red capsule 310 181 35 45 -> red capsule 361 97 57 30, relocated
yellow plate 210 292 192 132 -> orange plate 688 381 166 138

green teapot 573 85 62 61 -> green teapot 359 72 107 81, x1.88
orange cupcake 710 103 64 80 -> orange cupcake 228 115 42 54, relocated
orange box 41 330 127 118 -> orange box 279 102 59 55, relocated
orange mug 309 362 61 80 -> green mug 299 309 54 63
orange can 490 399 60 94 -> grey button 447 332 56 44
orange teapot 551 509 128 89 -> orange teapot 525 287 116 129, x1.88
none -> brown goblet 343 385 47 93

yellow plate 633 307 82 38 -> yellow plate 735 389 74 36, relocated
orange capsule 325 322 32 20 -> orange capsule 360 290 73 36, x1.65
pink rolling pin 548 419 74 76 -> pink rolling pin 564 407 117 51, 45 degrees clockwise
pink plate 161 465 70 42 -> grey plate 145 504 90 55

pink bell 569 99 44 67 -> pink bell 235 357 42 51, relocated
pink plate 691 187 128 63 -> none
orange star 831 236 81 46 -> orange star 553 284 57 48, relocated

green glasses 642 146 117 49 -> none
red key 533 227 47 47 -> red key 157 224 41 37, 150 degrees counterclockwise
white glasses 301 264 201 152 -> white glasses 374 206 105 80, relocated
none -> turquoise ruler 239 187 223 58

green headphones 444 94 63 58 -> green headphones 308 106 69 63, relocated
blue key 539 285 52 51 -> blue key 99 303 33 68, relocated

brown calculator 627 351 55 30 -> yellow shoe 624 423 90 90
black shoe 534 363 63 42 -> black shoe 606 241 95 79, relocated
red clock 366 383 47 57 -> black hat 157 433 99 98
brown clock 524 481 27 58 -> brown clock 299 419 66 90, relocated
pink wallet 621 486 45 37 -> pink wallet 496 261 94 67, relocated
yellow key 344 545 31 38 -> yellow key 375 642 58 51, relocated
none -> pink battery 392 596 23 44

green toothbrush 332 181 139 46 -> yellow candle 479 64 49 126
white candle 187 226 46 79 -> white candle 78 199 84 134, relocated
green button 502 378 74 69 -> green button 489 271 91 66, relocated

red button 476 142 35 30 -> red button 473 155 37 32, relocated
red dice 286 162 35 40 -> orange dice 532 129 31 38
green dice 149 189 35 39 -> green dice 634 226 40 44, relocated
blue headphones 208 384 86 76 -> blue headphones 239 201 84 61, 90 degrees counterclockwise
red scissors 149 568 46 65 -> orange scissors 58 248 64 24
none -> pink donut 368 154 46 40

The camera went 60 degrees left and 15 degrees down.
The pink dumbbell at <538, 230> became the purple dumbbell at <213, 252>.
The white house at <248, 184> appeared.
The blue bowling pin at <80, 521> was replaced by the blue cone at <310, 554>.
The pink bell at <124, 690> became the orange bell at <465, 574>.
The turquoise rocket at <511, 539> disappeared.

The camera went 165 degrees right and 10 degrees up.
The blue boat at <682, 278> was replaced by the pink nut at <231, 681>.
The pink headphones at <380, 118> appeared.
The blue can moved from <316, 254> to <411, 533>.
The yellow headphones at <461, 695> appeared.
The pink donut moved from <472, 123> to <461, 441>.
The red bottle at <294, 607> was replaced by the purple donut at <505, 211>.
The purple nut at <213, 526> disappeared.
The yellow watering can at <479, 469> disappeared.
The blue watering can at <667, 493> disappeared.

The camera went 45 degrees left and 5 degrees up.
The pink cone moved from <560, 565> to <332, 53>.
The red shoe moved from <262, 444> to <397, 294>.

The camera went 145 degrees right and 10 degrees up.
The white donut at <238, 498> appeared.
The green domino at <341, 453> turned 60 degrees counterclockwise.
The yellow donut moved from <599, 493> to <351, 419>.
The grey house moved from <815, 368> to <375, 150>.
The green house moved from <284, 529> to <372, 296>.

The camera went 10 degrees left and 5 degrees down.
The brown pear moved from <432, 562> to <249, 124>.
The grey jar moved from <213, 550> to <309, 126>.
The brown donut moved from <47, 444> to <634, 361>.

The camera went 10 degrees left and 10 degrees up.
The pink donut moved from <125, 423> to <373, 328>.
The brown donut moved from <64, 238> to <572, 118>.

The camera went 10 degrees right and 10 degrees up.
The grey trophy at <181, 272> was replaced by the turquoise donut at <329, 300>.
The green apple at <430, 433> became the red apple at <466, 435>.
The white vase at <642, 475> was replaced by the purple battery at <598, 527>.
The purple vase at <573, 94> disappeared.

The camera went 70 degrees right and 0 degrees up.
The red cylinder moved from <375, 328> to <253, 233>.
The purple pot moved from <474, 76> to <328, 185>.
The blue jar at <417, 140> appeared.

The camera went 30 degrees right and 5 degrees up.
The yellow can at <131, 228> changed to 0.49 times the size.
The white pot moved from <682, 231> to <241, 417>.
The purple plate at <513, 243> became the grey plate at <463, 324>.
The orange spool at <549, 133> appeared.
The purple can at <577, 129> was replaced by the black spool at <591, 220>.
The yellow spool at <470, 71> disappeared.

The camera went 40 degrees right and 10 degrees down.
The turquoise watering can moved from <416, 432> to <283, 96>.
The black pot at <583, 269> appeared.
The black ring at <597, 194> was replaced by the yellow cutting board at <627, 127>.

(Your objective): Take every line above that includes the string "candle" and return it.

(Solved exercise):
green toothbrush 332 181 139 46 -> yellow candle 479 64 49 126
white candle 187 226 46 79 -> white candle 78 199 84 134, relocated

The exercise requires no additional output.